:: RECORDS SHOWN ::
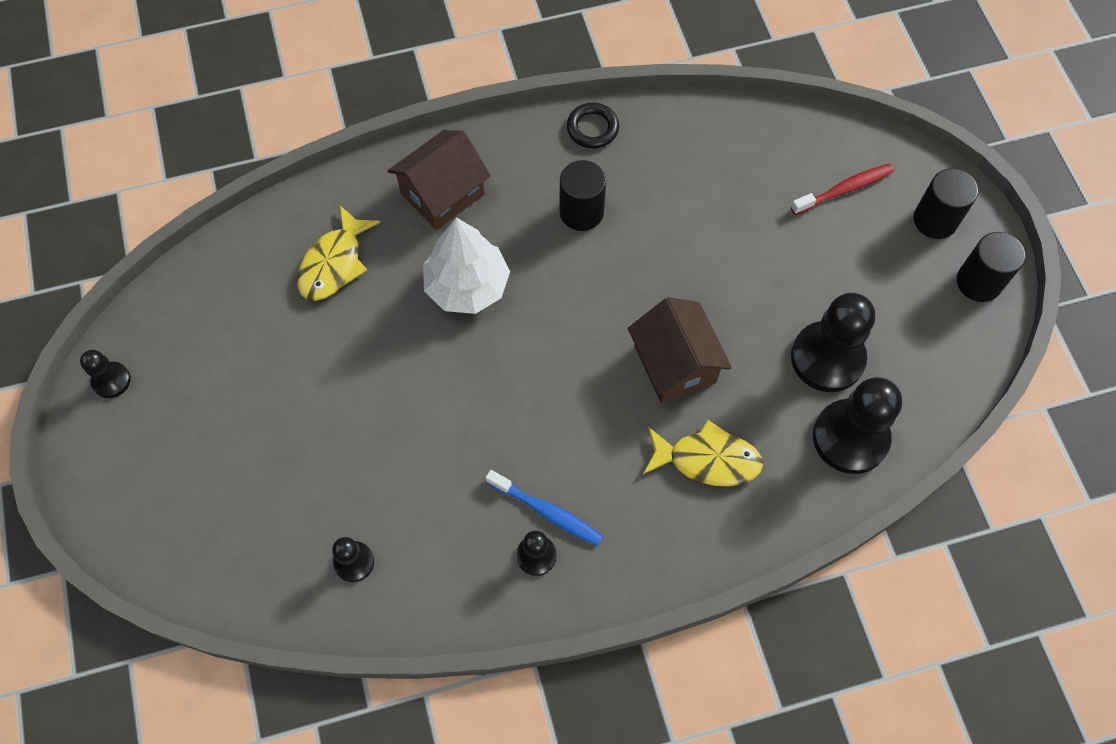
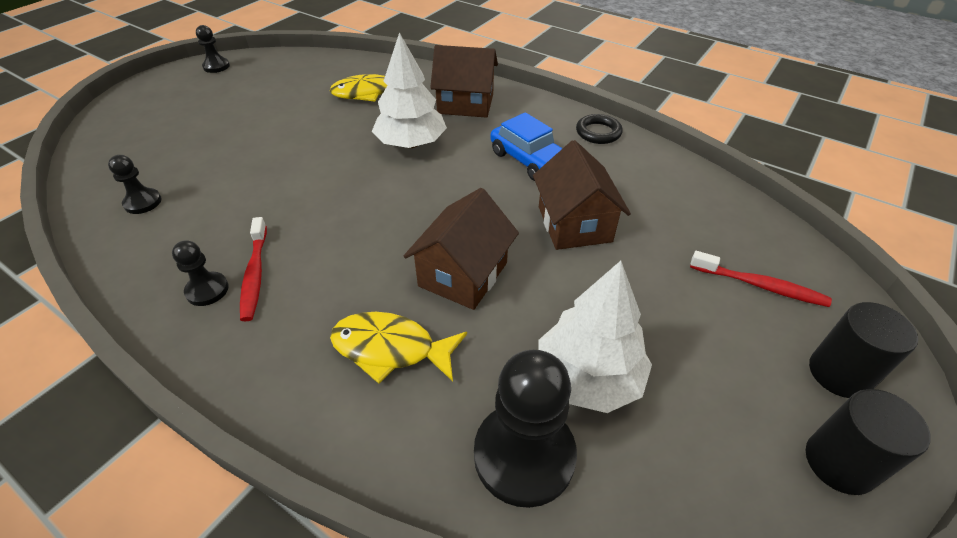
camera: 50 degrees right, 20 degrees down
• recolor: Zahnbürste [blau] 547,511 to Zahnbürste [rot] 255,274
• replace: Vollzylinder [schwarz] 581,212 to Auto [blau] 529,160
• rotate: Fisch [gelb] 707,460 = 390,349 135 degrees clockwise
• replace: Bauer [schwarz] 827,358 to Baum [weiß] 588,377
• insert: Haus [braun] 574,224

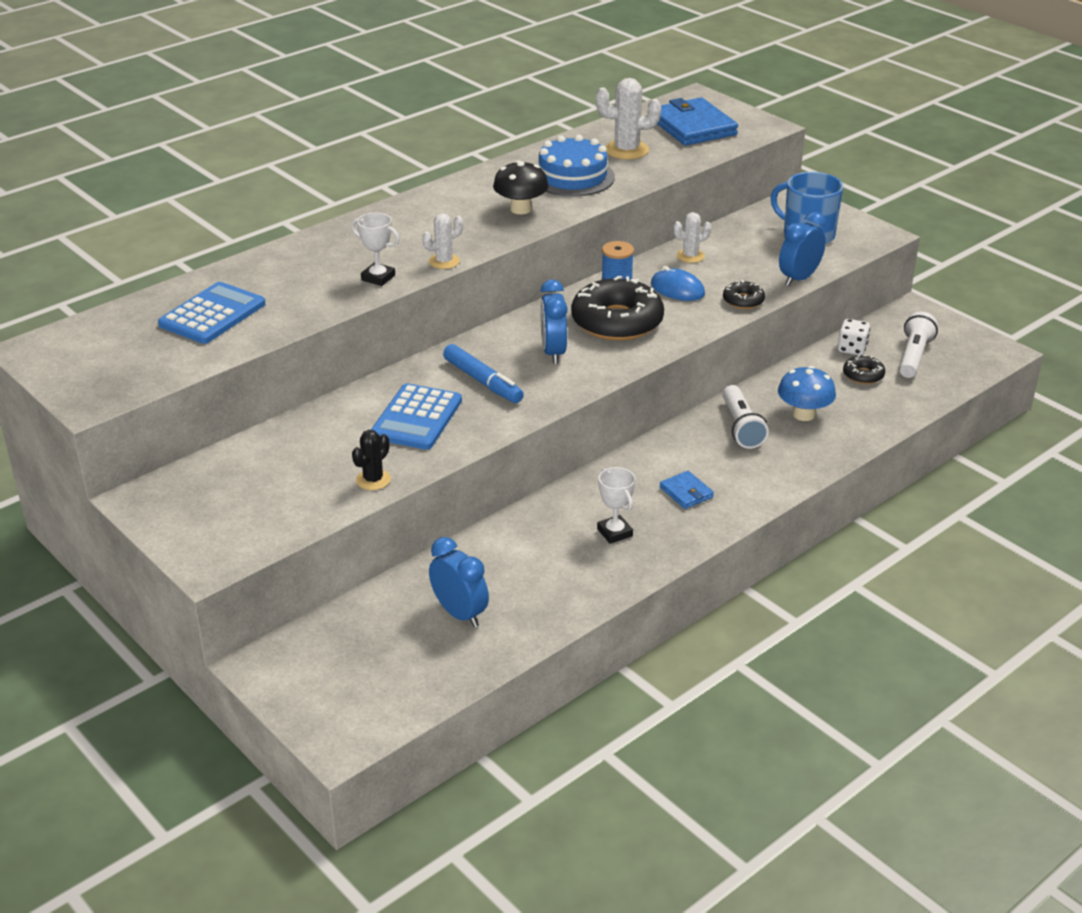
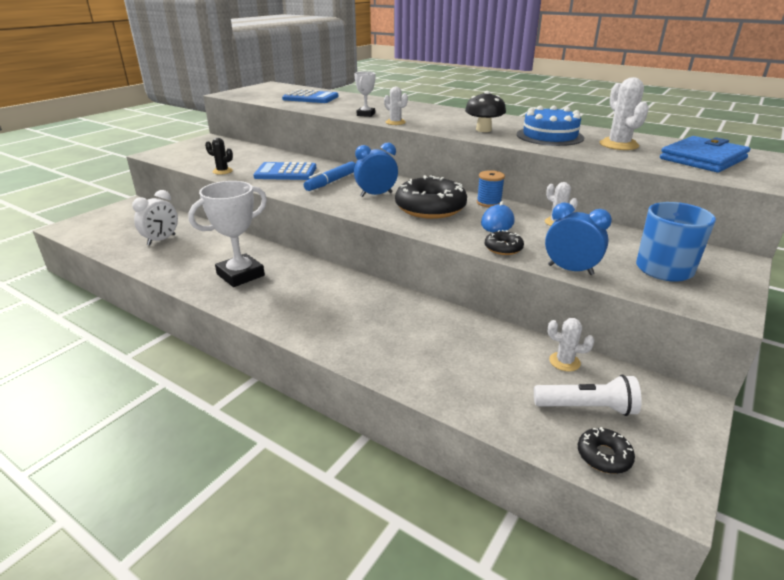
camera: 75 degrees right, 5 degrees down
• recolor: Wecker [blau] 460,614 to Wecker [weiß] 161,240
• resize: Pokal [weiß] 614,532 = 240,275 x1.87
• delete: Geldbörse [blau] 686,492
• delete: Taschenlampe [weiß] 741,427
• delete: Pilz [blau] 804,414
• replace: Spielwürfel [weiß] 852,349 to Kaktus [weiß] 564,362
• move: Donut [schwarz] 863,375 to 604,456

---

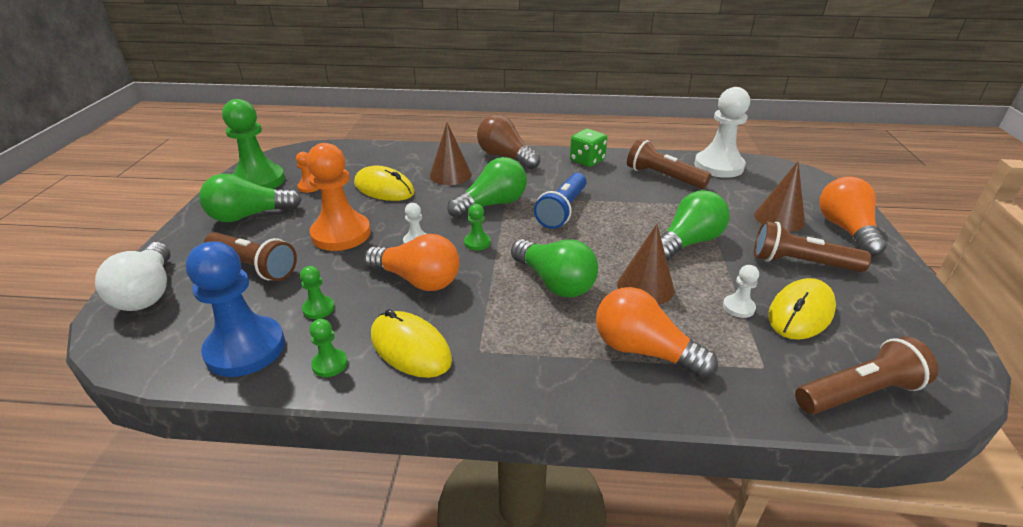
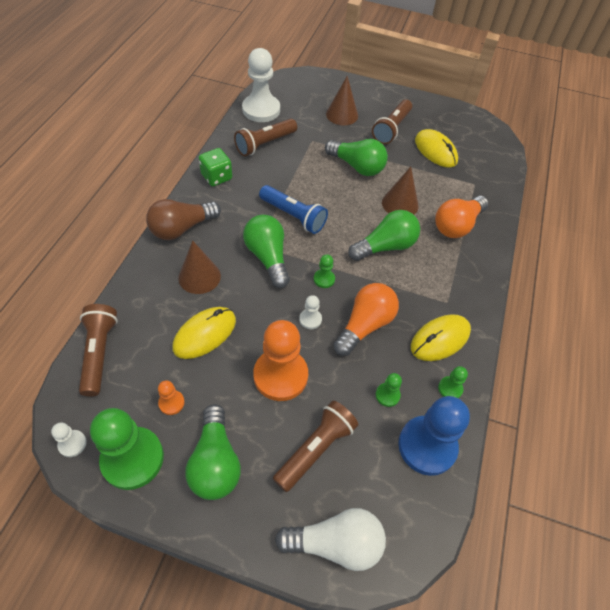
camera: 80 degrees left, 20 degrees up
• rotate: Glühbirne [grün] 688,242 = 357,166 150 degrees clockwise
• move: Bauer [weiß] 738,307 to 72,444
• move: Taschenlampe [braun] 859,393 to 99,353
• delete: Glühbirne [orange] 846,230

---

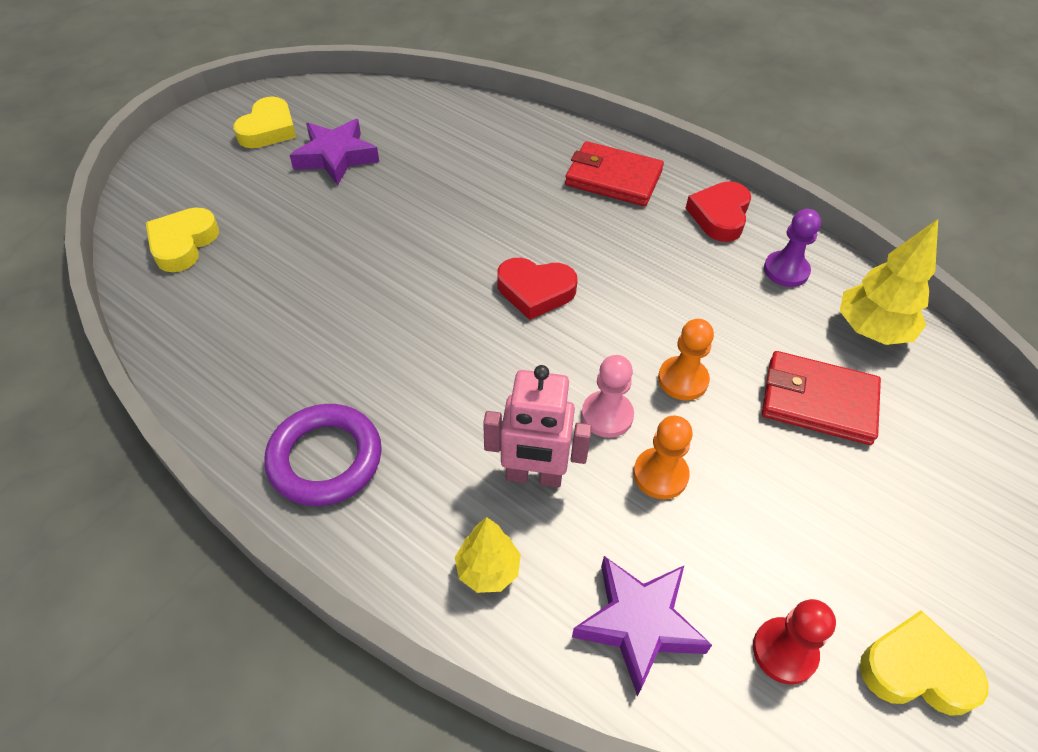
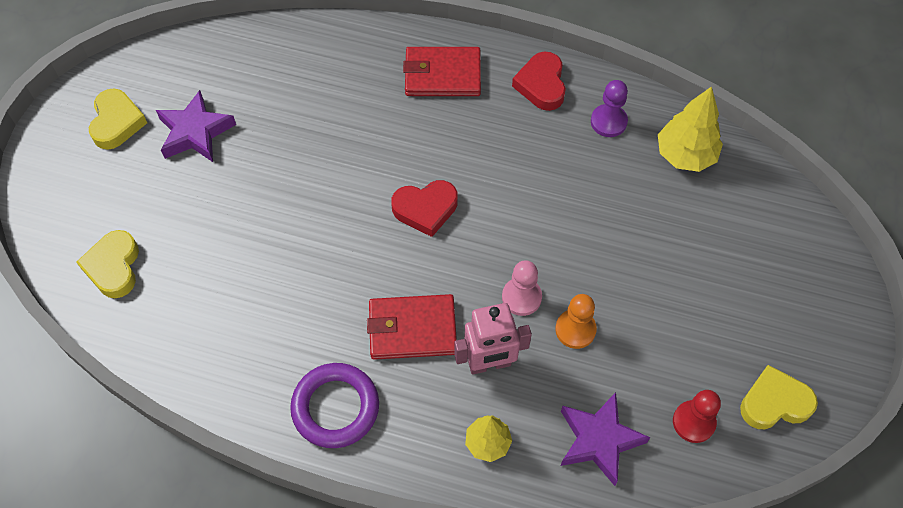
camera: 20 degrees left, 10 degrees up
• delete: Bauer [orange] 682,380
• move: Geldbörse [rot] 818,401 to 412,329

:: TASK OBJECTIVE ::
In the listing above, find the line containing "Auto [blau] 529,160" and the line containing "Baum [weiß] 588,377", then retype both and every line between them exactly, with nothing else.

:: SOLUTION FOR THIS TASK ::
• replace: Vollzylinder [schwarz] 581,212 to Auto [blau] 529,160
• rotate: Fisch [gelb] 707,460 = 390,349 135 degrees clockwise
• replace: Bauer [schwarz] 827,358 to Baum [weiß] 588,377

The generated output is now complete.